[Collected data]

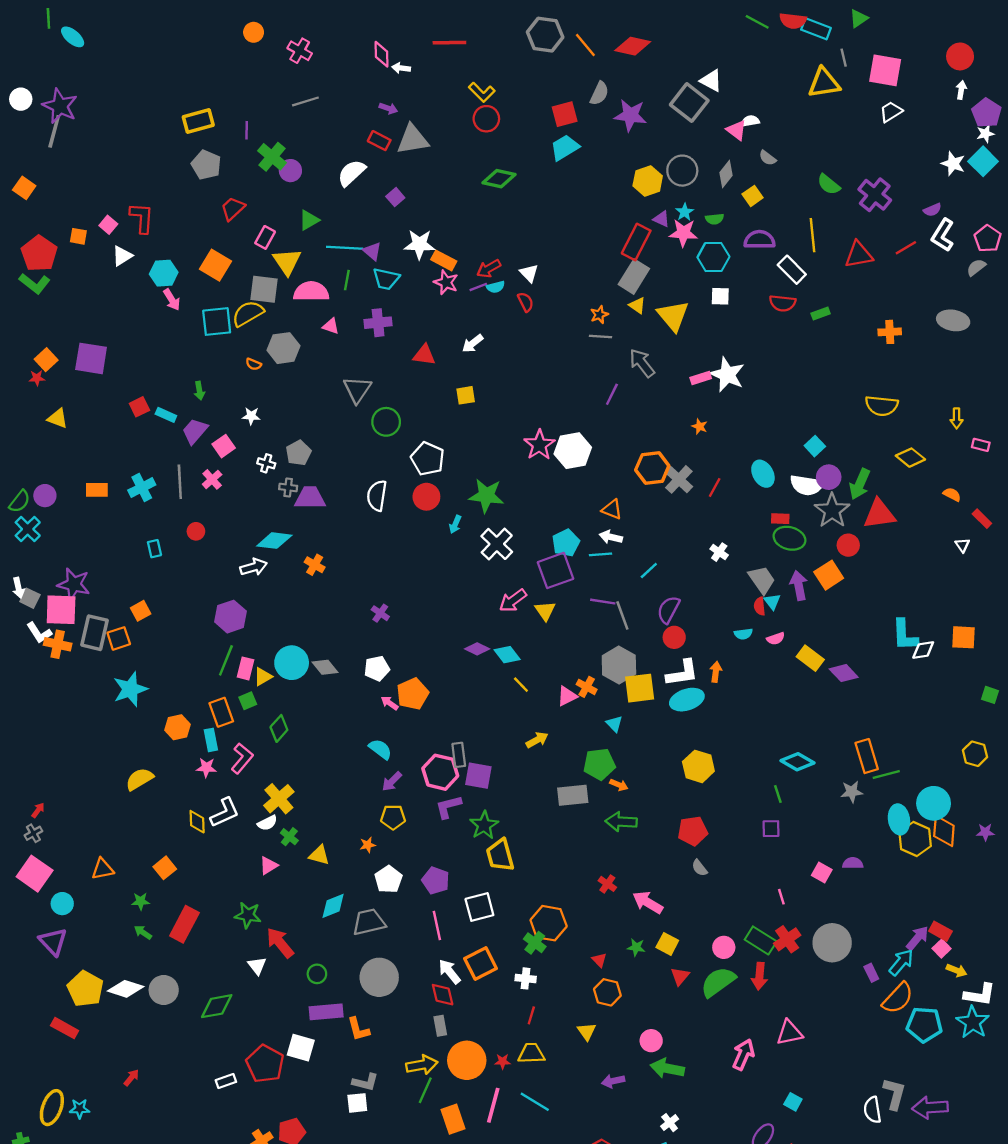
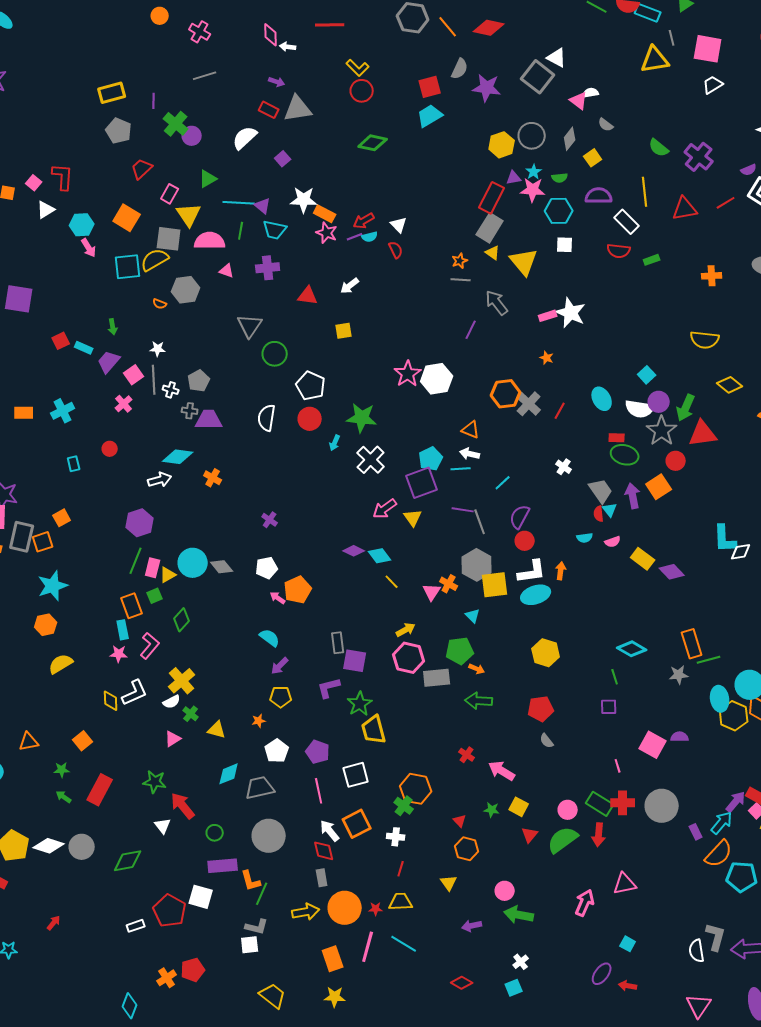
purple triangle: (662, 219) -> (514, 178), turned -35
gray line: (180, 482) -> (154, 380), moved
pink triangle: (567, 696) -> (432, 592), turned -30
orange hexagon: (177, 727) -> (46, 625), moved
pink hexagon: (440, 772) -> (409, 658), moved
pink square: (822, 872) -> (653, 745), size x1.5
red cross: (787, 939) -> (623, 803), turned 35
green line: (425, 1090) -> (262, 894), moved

PROMPT =>
Each entry, word for word, belongs in your answer; each picture does not.

RESPONSE FOR THIS EXERCISE =>
purple triangle: (662, 219) -> (514, 178), turned -35
gray line: (180, 482) -> (154, 380), moved
pink triangle: (567, 696) -> (432, 592), turned -30
orange hexagon: (177, 727) -> (46, 625), moved
pink hexagon: (440, 772) -> (409, 658), moved
pink square: (822, 872) -> (653, 745), size x1.5
red cross: (787, 939) -> (623, 803), turned 35
green line: (425, 1090) -> (262, 894), moved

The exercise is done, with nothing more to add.